Task to carry out:
Below are the entries to work from; restate word for word the portion that opens with the line containing "tan slope E5:F5" and closes with the line containing "white slope H8:H9 level 2 top 8 -> none", keeping both.

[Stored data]
- - -
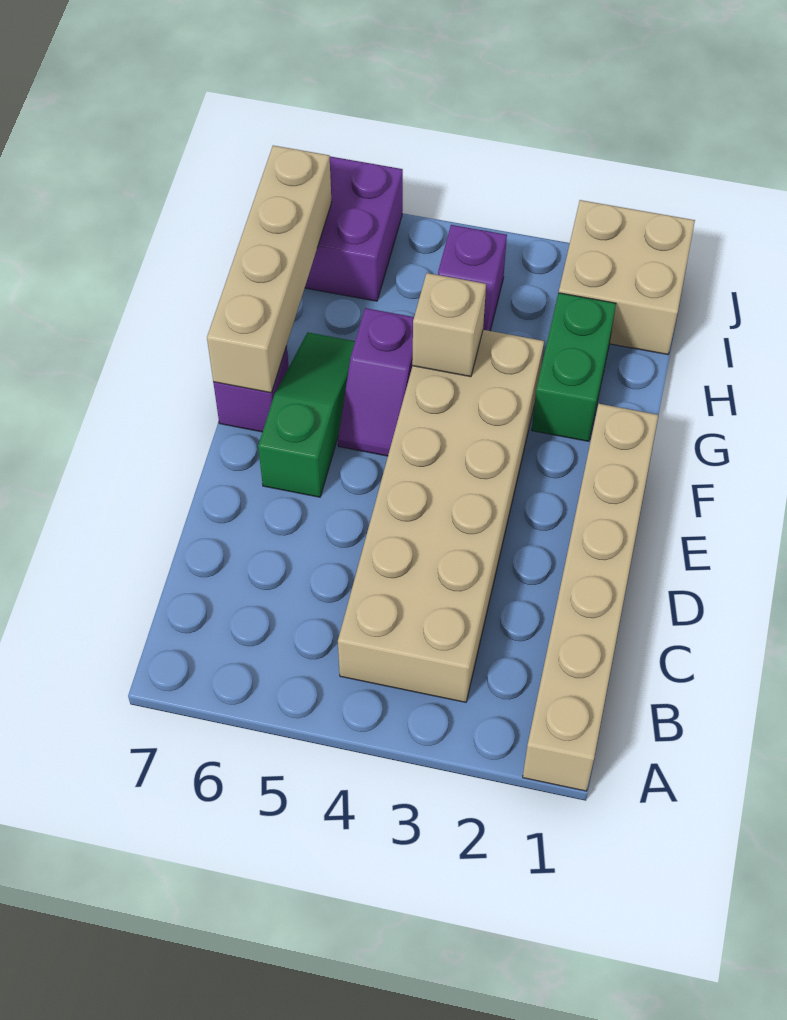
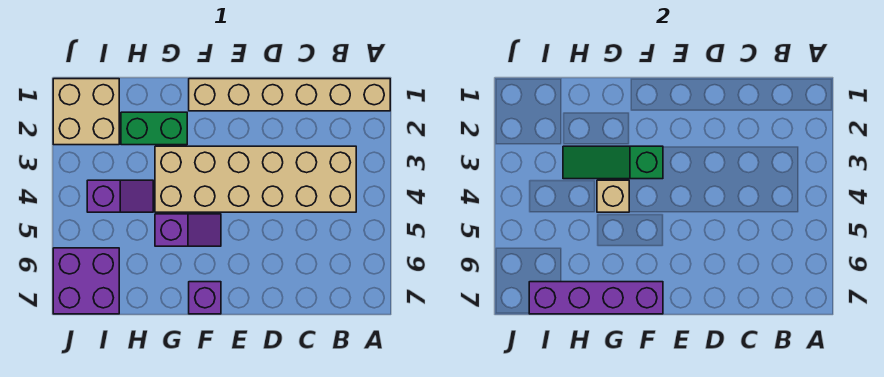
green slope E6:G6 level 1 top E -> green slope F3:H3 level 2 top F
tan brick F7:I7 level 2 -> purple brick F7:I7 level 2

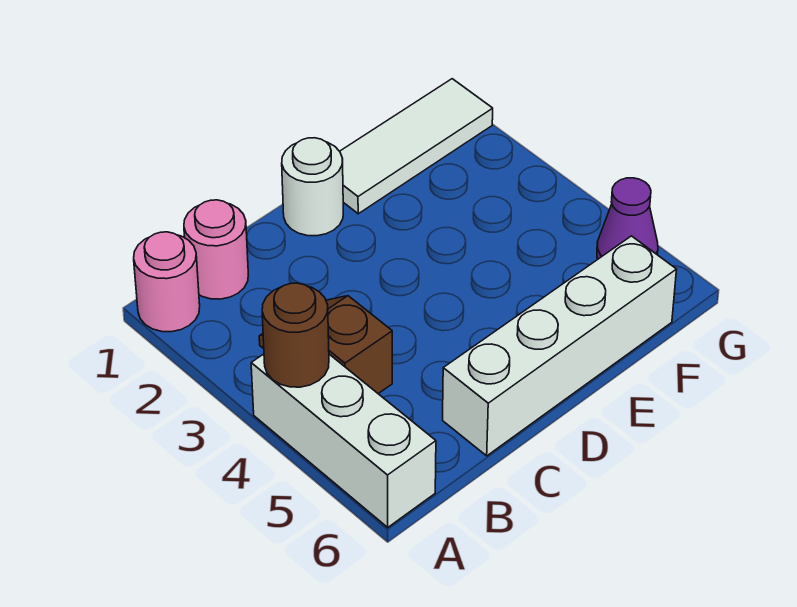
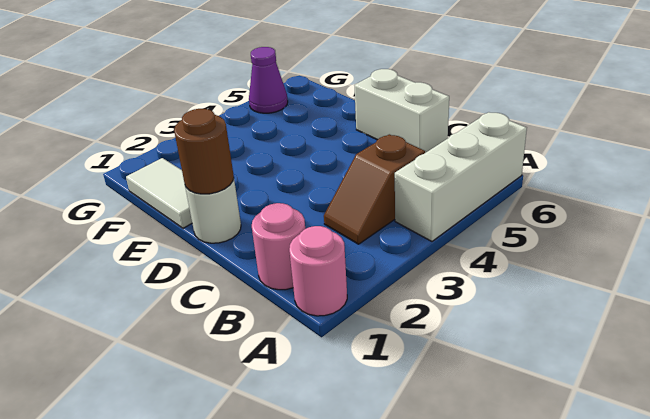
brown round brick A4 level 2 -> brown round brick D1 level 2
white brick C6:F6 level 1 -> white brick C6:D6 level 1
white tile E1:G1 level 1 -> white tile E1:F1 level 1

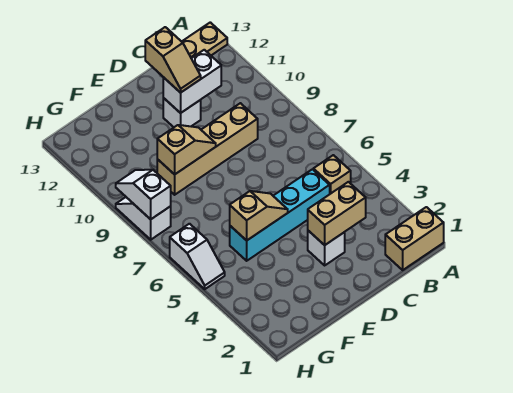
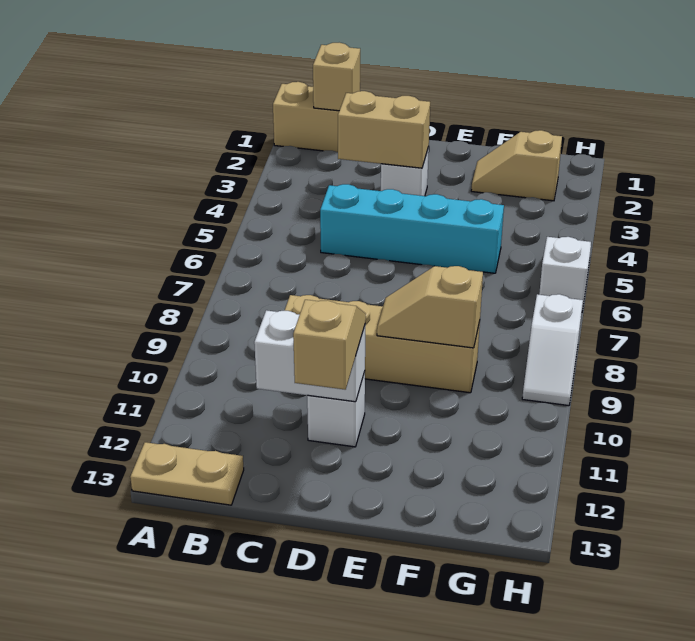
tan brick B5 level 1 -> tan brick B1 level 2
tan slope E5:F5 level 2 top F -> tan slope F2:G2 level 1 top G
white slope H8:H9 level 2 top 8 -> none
- - -
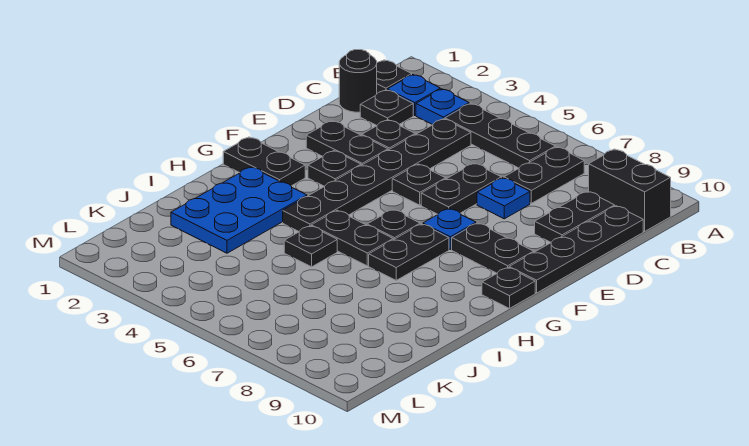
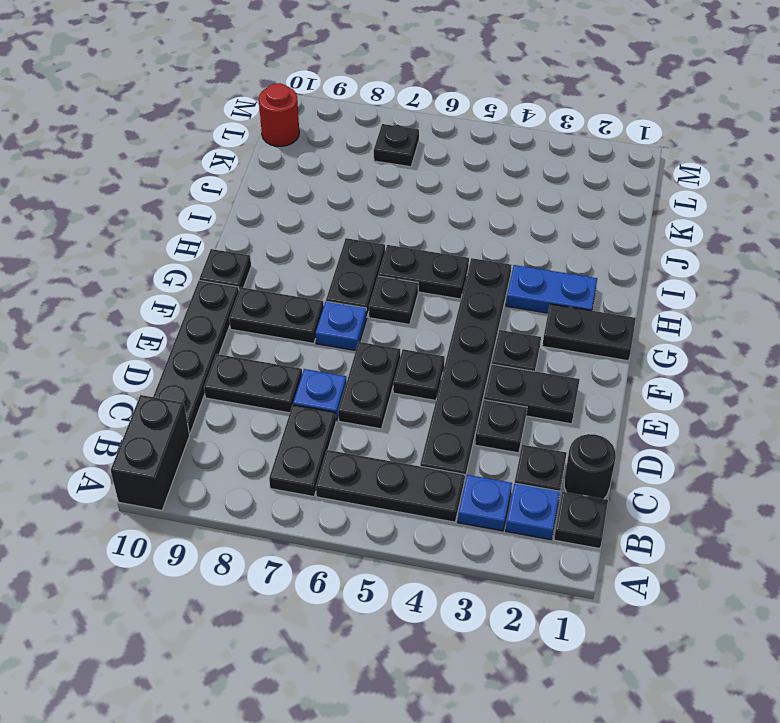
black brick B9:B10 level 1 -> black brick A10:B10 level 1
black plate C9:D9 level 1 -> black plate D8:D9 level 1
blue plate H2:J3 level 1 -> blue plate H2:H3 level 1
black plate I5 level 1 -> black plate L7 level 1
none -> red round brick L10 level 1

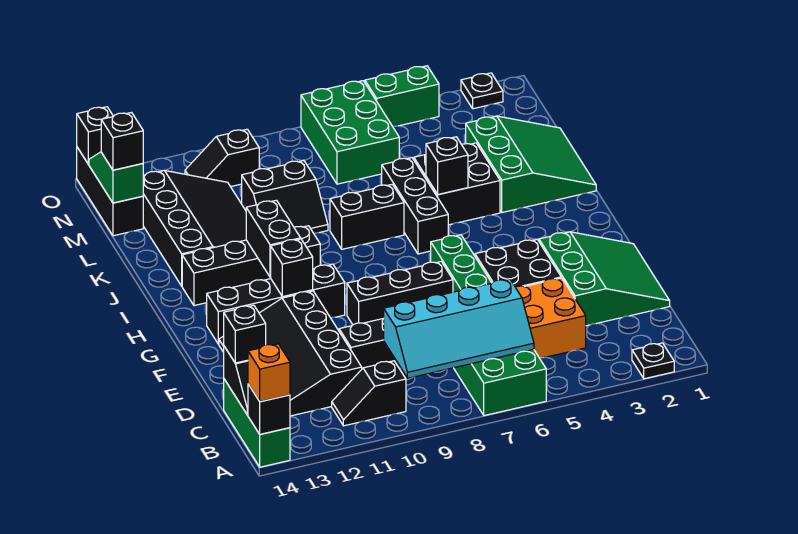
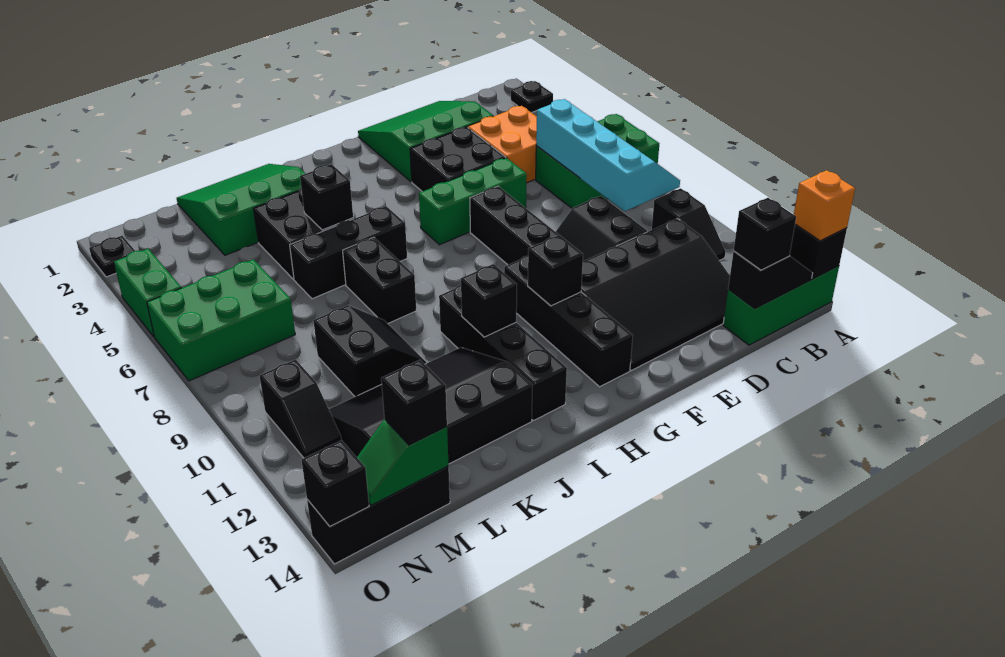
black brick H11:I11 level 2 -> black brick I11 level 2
- - -
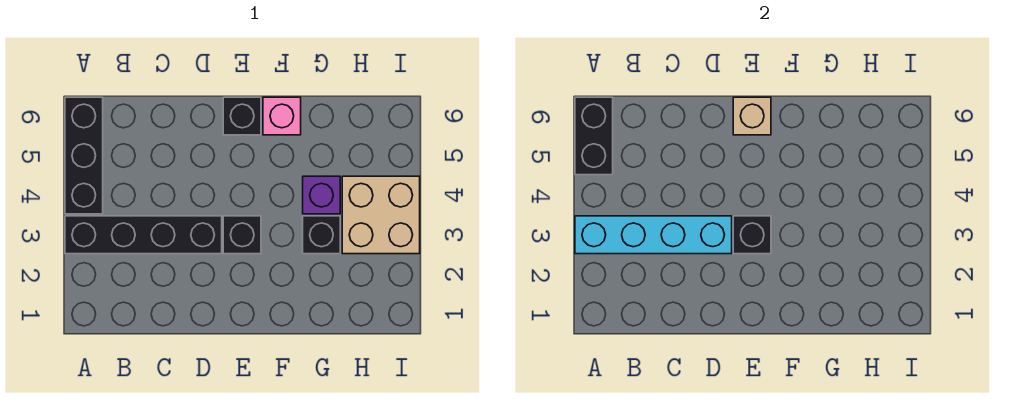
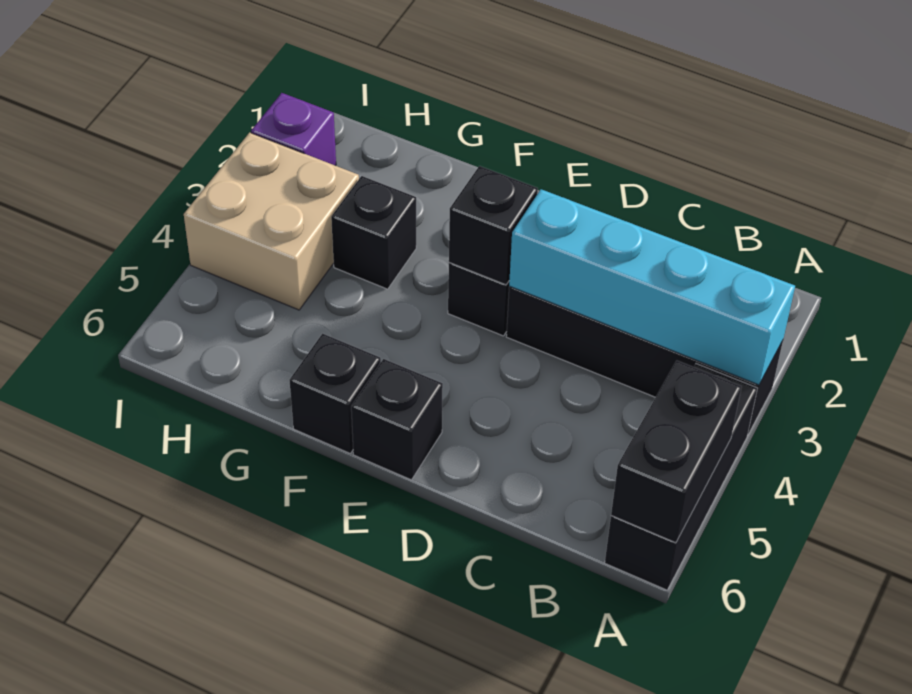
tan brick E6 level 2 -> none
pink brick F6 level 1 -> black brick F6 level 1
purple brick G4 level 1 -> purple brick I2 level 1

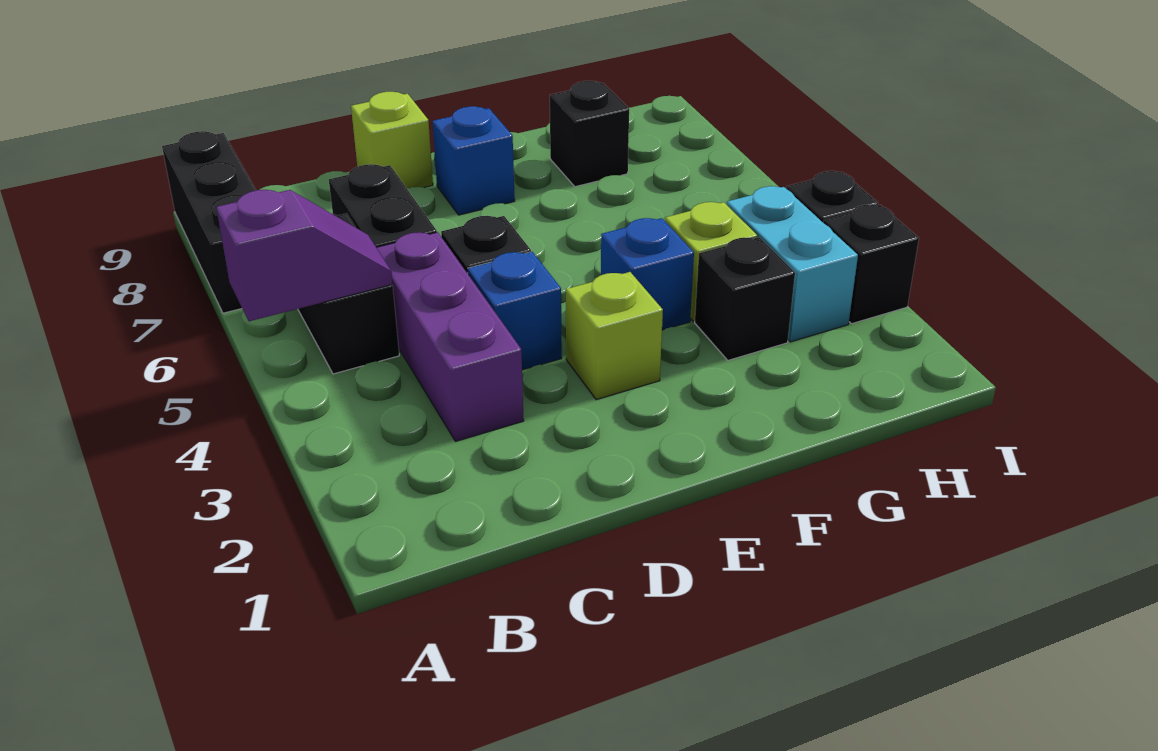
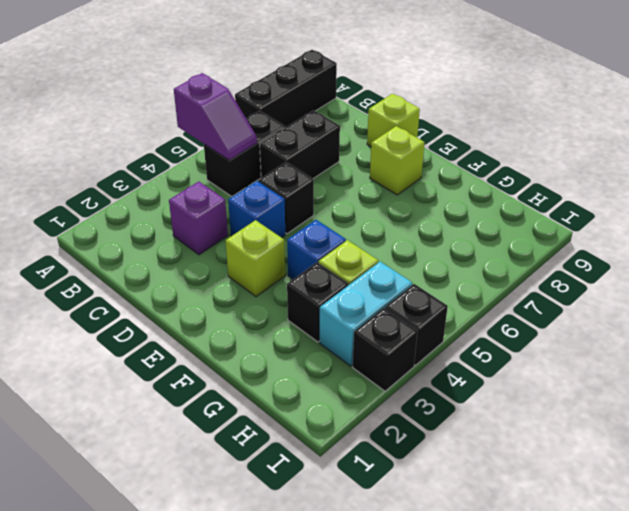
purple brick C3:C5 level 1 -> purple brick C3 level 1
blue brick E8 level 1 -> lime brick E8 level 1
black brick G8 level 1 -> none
- - -
Answer below:
tan slope E5:F5 level 2 top F -> tan slope F2:G2 level 1 top G
white slope H8:H9 level 2 top 8 -> none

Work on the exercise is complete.